**Exercise**
Each entry in the material below should be reproduced exactly.

**Raw data**
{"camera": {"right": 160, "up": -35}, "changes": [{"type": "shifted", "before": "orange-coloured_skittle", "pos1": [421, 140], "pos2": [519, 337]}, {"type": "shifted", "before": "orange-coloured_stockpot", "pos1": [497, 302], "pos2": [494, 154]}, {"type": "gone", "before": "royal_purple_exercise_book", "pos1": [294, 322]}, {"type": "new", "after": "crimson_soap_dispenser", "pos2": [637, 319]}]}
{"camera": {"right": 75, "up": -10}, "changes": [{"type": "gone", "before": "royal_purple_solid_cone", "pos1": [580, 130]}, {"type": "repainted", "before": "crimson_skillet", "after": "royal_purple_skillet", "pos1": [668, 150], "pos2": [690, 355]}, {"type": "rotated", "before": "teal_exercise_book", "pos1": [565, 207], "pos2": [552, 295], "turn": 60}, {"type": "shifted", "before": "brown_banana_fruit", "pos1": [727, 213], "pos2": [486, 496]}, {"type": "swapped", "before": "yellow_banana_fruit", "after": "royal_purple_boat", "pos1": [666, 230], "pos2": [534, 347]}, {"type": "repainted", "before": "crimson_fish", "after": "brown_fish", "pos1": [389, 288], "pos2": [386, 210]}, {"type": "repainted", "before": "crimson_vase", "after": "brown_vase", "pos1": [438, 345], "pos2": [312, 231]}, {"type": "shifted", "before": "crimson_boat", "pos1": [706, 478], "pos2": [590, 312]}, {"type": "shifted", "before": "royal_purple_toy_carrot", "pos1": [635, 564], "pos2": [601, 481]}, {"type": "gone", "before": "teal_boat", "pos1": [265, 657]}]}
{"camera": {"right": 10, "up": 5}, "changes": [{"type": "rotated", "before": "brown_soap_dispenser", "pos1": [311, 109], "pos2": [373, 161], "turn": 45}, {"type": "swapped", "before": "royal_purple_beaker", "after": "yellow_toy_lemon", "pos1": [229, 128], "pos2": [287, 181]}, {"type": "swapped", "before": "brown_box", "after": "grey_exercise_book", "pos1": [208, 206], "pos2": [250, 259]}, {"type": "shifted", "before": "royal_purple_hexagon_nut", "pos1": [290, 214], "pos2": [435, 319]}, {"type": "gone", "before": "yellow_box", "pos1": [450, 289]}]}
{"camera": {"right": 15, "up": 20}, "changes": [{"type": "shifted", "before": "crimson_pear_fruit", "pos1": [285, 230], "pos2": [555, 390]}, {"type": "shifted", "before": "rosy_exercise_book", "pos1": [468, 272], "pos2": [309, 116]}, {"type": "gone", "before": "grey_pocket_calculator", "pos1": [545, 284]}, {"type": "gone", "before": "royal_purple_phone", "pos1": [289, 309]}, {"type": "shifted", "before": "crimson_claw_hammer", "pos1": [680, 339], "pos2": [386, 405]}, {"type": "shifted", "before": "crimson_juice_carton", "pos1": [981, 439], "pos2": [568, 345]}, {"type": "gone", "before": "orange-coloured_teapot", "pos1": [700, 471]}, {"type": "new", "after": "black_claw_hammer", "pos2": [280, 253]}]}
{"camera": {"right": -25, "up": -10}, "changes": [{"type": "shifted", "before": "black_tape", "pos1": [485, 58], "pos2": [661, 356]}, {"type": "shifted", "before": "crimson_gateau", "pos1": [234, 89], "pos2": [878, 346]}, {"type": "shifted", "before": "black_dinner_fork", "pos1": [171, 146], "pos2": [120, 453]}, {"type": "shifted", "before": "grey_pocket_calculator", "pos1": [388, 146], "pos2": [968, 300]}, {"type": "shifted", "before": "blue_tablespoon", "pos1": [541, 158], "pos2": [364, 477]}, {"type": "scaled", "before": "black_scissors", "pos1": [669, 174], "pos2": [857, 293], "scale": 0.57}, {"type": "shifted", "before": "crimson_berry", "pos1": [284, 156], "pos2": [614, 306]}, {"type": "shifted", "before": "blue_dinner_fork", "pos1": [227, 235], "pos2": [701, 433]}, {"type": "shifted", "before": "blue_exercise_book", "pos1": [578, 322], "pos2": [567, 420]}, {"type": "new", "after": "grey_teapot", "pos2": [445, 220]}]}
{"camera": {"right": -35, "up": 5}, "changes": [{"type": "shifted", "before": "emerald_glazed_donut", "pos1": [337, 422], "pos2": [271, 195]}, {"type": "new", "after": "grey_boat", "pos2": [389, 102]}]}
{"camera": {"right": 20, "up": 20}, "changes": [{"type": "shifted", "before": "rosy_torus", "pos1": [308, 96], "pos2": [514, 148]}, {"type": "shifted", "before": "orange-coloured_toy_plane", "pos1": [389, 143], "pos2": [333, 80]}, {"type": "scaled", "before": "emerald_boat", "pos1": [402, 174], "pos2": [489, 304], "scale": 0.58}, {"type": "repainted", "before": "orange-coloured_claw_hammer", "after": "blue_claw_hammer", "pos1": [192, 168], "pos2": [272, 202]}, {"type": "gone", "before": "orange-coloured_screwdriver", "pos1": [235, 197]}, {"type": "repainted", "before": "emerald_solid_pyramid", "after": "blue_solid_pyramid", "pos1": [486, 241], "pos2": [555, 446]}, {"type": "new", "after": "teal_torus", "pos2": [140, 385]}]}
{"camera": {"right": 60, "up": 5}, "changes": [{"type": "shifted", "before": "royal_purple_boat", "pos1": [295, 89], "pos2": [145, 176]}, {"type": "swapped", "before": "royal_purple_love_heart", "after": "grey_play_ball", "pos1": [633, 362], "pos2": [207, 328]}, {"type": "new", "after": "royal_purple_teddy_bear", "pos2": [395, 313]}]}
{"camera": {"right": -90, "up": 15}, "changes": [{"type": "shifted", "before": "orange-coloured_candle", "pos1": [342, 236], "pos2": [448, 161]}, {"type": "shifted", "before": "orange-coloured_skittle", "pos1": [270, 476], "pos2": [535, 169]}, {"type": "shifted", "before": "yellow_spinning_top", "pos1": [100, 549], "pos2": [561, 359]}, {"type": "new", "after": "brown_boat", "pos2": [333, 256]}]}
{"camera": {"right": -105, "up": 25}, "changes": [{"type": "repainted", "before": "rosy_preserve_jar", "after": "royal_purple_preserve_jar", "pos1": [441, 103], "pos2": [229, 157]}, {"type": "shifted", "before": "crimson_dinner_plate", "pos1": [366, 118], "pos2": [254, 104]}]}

**Result of this exercise**
{"camera": {"right": 160, "up": -35}, "changes": [{"type": "shifted", "before": "orange-coloured_skittle", "pos1": [421, 140], "pos2": [519, 337]}, {"type": "shifted", "before": "orange-coloured_stockpot", "pos1": [497, 302], "pos2": [494, 154]}, {"type": "gone", "before": "royal_purple_exercise_book", "pos1": [294, 322]}, {"type": "new", "after": "crimson_soap_dispenser", "pos2": [637, 319]}]}
{"camera": {"right": 75, "up": -10}, "changes": [{"type": "gone", "before": "royal_purple_solid_cone", "pos1": [580, 130]}, {"type": "repainted", "before": "crimson_skillet", "after": "royal_purple_skillet", "pos1": [668, 150], "pos2": [690, 355]}, {"type": "rotated", "before": "teal_exercise_book", "pos1": [565, 207], "pos2": [552, 295], "turn": 60}, {"type": "shifted", "before": "brown_banana_fruit", "pos1": [727, 213], "pos2": [486, 496]}, {"type": "swapped", "before": "yellow_banana_fruit", "after": "royal_purple_boat", "pos1": [666, 230], "pos2": [534, 347]}, {"type": "repainted", "before": "crimson_fish", "after": "brown_fish", "pos1": [389, 288], "pos2": [386, 210]}, {"type": "repainted", "before": "crimson_vase", "after": "brown_vase", "pos1": [438, 345], "pos2": [312, 231]}, {"type": "shifted", "before": "crimson_boat", "pos1": [706, 478], "pos2": [590, 312]}, {"type": "shifted", "before": "royal_purple_toy_carrot", "pos1": [635, 564], "pos2": [601, 481]}, {"type": "gone", "before": "teal_boat", "pos1": [265, 657]}]}
{"camera": {"right": 10, "up": 5}, "changes": [{"type": "rotated", "before": "brown_soap_dispenser", "pos1": [311, 109], "pos2": [373, 161], "turn": 45}, {"type": "swapped", "before": "royal_purple_beaker", "after": "yellow_toy_lemon", "pos1": [229, 128], "pos2": [287, 181]}, {"type": "swapped", "before": "brown_box", "after": "grey_exercise_book", "pos1": [208, 206], "pos2": [250, 259]}, {"type": "shifted", "before": "royal_purple_hexagon_nut", "pos1": [290, 214], "pos2": [435, 319]}, {"type": "gone", "before": "yellow_box", "pos1": [450, 289]}]}
{"camera": {"right": 15, "up": 20}, "changes": [{"type": "shifted", "before": "crimson_pear_fruit", "pos1": [285, 230], "pos2": [555, 390]}, {"type": "shifted", "before": "rosy_exercise_book", "pos1": [468, 272], "pos2": [309, 116]}, {"type": "gone", "before": "grey_pocket_calculator", "pos1": [545, 284]}, {"type": "gone", "before": "royal_purple_phone", "pos1": [289, 309]}, {"type": "shifted", "before": "crimson_claw_hammer", "pos1": [680, 339], "pos2": [386, 405]}, {"type": "shifted", "before": "crimson_juice_carton", "pos1": [981, 439], "pos2": [568, 345]}, {"type": "gone", "before": "orange-coloured_teapot", "pos1": [700, 471]}, {"type": "new", "after": "black_claw_hammer", "pos2": [280, 253]}]}
{"camera": {"right": -25, "up": -10}, "changes": [{"type": "shifted", "before": "black_tape", "pos1": [485, 58], "pos2": [661, 356]}, {"type": "shifted", "before": "crimson_gateau", "pos1": [234, 89], "pos2": [878, 346]}, {"type": "shifted", "before": "black_dinner_fork", "pos1": [171, 146], "pos2": [120, 453]}, {"type": "shifted", "before": "grey_pocket_calculator", "pos1": [388, 146], "pos2": [968, 300]}, {"type": "shifted", "before": "blue_tablespoon", "pos1": [541, 158], "pos2": [364, 477]}, {"type": "scaled", "before": "black_scissors", "pos1": [669, 174], "pos2": [857, 293], "scale": 0.57}, {"type": "shifted", "before": "crimson_berry", "pos1": [284, 156], "pos2": [614, 306]}, {"type": "shifted", "before": "blue_dinner_fork", "pos1": [227, 235], "pos2": [701, 433]}, {"type": "shifted", "before": "blue_exercise_book", "pos1": [578, 322], "pos2": [567, 420]}, {"type": "new", "after": "grey_teapot", "pos2": [445, 220]}]}
{"camera": {"right": -35, "up": 5}, "changes": [{"type": "shifted", "before": "emerald_glazed_donut", "pos1": [337, 422], "pos2": [271, 195]}, {"type": "new", "after": "grey_boat", "pos2": [389, 102]}]}
{"camera": {"right": 20, "up": 20}, "changes": [{"type": "shifted", "before": "rosy_torus", "pos1": [308, 96], "pos2": [514, 148]}, {"type": "shifted", "before": "orange-coloured_toy_plane", "pos1": [389, 143], "pos2": [333, 80]}, {"type": "scaled", "before": "emerald_boat", "pos1": [402, 174], "pos2": [489, 304], "scale": 0.58}, {"type": "repainted", "before": "orange-coloured_claw_hammer", "after": "blue_claw_hammer", "pos1": [192, 168], "pos2": [272, 202]}, {"type": "gone", "before": "orange-coloured_screwdriver", "pos1": [235, 197]}, {"type": "repainted", "before": "emerald_solid_pyramid", "after": "blue_solid_pyramid", "pos1": [486, 241], "pos2": [555, 446]}, {"type": "new", "after": "teal_torus", "pos2": [140, 385]}]}
{"camera": {"right": 60, "up": 5}, "changes": [{"type": "shifted", "before": "royal_purple_boat", "pos1": [295, 89], "pos2": [145, 176]}, {"type": "swapped", "before": "royal_purple_love_heart", "after": "grey_play_ball", "pos1": [633, 362], "pos2": [207, 328]}, {"type": "new", "after": "royal_purple_teddy_bear", "pos2": [395, 313]}]}
{"camera": {"right": -90, "up": 15}, "changes": [{"type": "shifted", "before": "orange-coloured_candle", "pos1": [342, 236], "pos2": [448, 161]}, {"type": "shifted", "before": "orange-coloured_skittle", "pos1": [270, 476], "pos2": [535, 169]}, {"type": "shifted", "before": "yellow_spinning_top", "pos1": [100, 549], "pos2": [561, 359]}, {"type": "new", "after": "brown_boat", "pos2": [333, 256]}]}
{"camera": {"right": -105, "up": 25}, "changes": [{"type": "repainted", "before": "rosy_preserve_jar", "after": "royal_purple_preserve_jar", "pos1": [441, 103], "pos2": [229, 157]}, {"type": "shifted", "before": "crimson_dinner_plate", "pos1": [366, 118], "pos2": [254, 104]}]}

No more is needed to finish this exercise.